- _SOURCE RECORDS_:
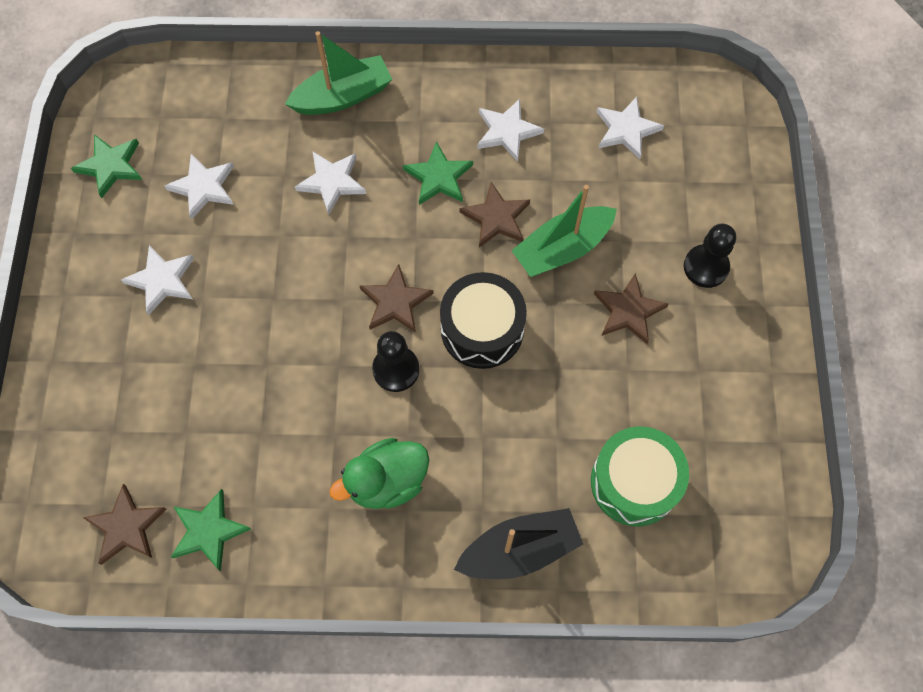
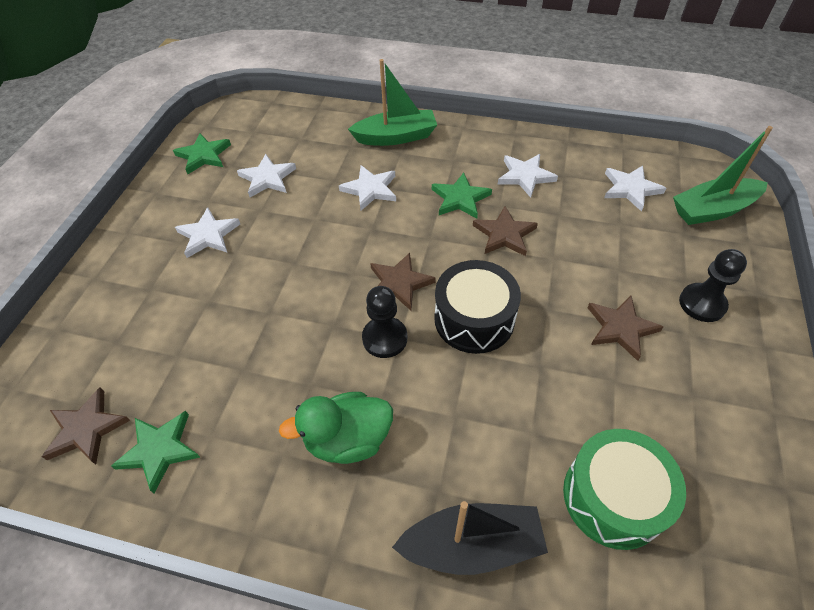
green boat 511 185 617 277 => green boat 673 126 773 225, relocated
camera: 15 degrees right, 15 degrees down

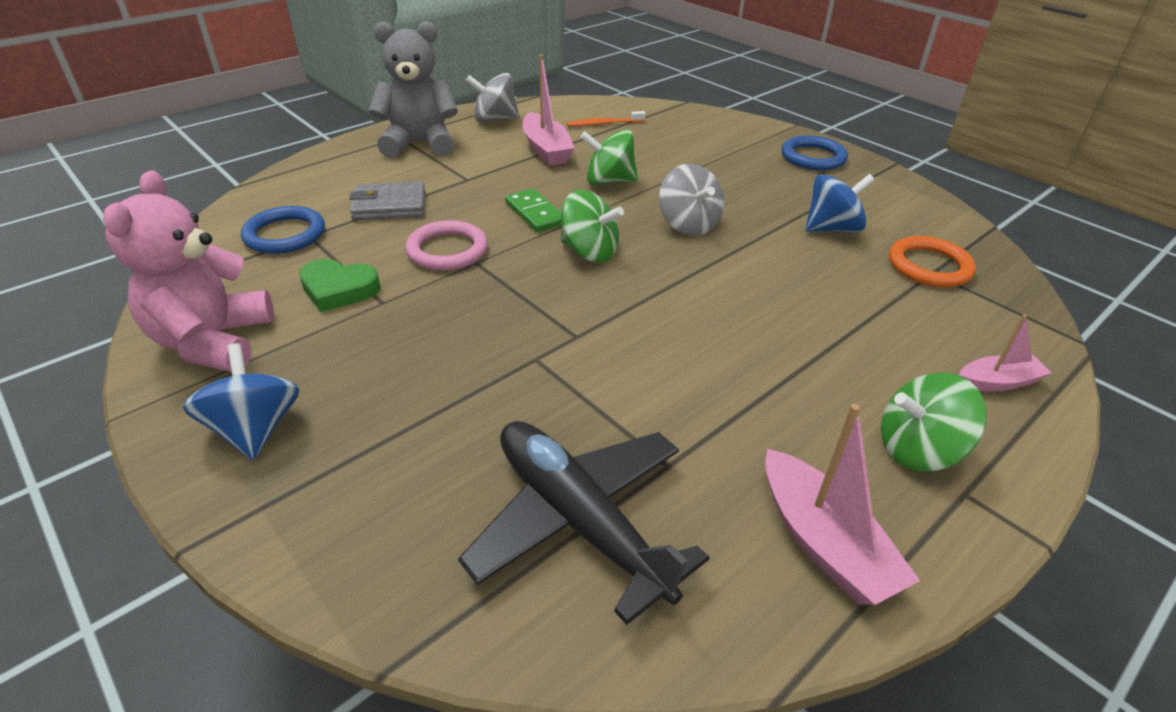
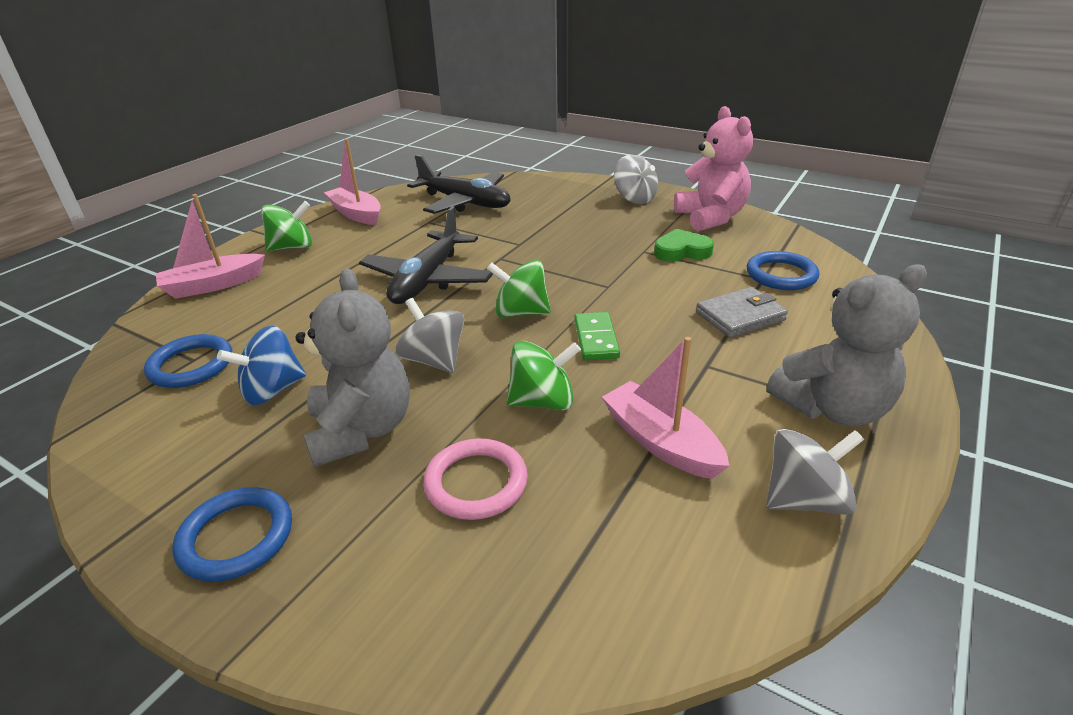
orange ring 889 236 976 287 => blue ring 144 334 232 388
pink boat 959 314 1051 392 => pink boat 156 194 265 299, x1.60
nothing => grey teddy bear 296 268 410 467
nothing => black plane 359 206 493 304
pink ring 406 220 488 270 => pink ring 423 438 528 520, relocated
green domino 505 189 561 232 => green domino 574 312 620 360, 45 degrees clockwise
blue spinning top 183 343 299 460 => grey spinning top 614 155 658 204
orange toothbrush 567 111 646 126 => nothing
camera: 165 degrees right, 5 degrees down

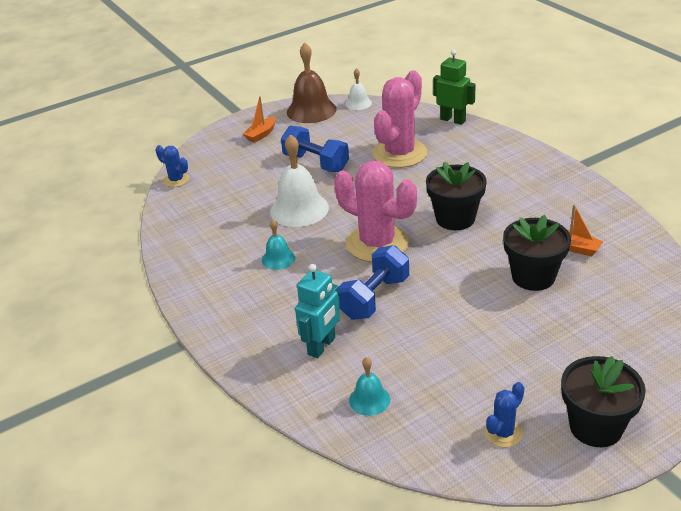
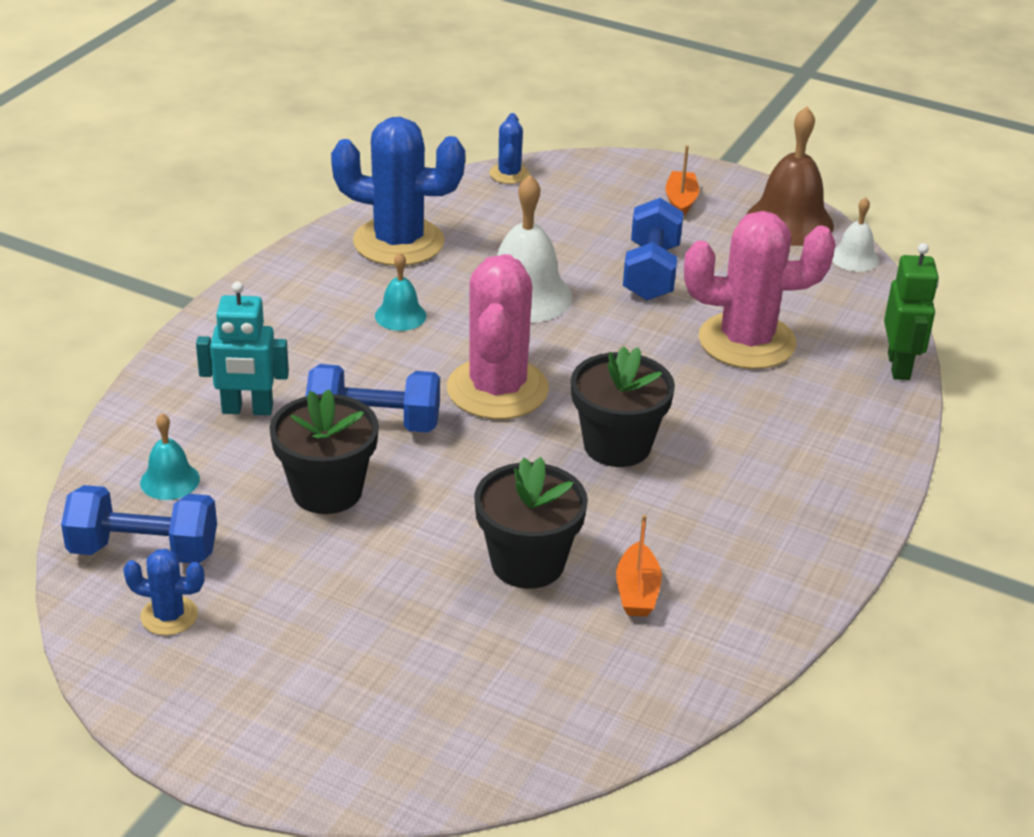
nothing => blue dumbbell 61 485 217 563
black flower pot 561 356 646 447 => black flower pot 270 389 379 514, relocated
nothing => blue cactus 331 117 465 266
orange boat 243 96 276 143 => orange boat 665 145 699 216, 90 degrees clockwise
camera: 55 degrees right, 0 degrees up

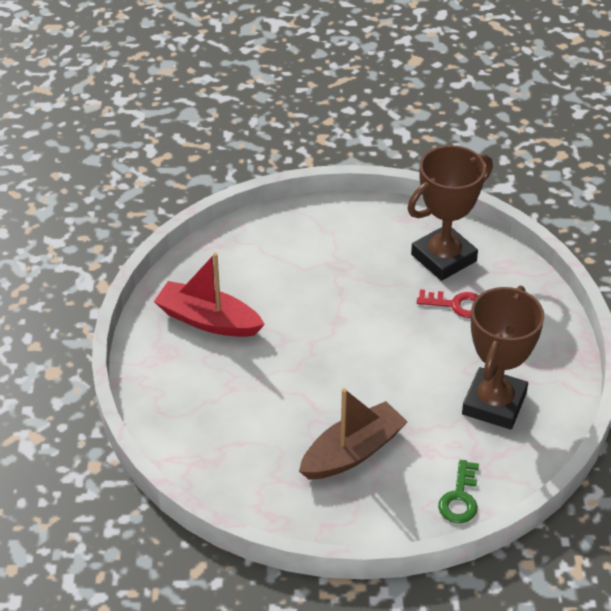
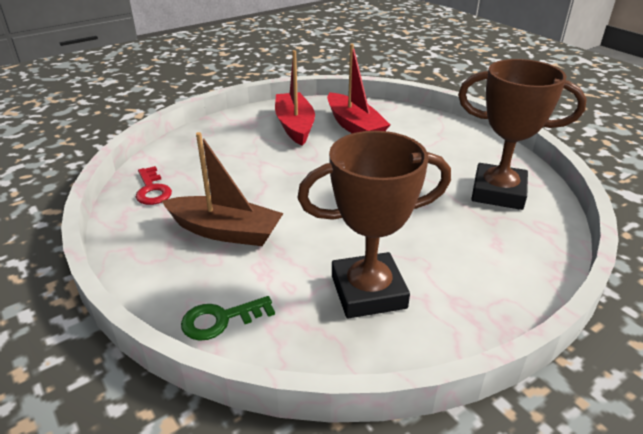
red key 417 289 479 318 => red key 136 166 172 205, relocated
nothing => red boat 327 44 390 133
camera: 55 degrees right, 10 degrees down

- _TASK OBJECTIVE_: Please restate each entry exactly, but drop any picture it holds.

- _WRITTEN RESPONSE_:
green boat 511 185 617 277 => green boat 673 126 773 225, relocated
camera: 15 degrees right, 15 degrees down

orange ring 889 236 976 287 => blue ring 144 334 232 388
pink boat 959 314 1051 392 => pink boat 156 194 265 299, x1.60
nothing => grey teddy bear 296 268 410 467
nothing => black plane 359 206 493 304
pink ring 406 220 488 270 => pink ring 423 438 528 520, relocated
green domino 505 189 561 232 => green domino 574 312 620 360, 45 degrees clockwise
blue spinning top 183 343 299 460 => grey spinning top 614 155 658 204
orange toothbrush 567 111 646 126 => nothing
camera: 165 degrees right, 5 degrees down

nothing => blue dumbbell 61 485 217 563
black flower pot 561 356 646 447 => black flower pot 270 389 379 514, relocated
nothing => blue cactus 331 117 465 266
orange boat 243 96 276 143 => orange boat 665 145 699 216, 90 degrees clockwise
camera: 55 degrees right, 0 degrees up

red key 417 289 479 318 => red key 136 166 172 205, relocated
nothing => red boat 327 44 390 133
camera: 55 degrees right, 10 degrees down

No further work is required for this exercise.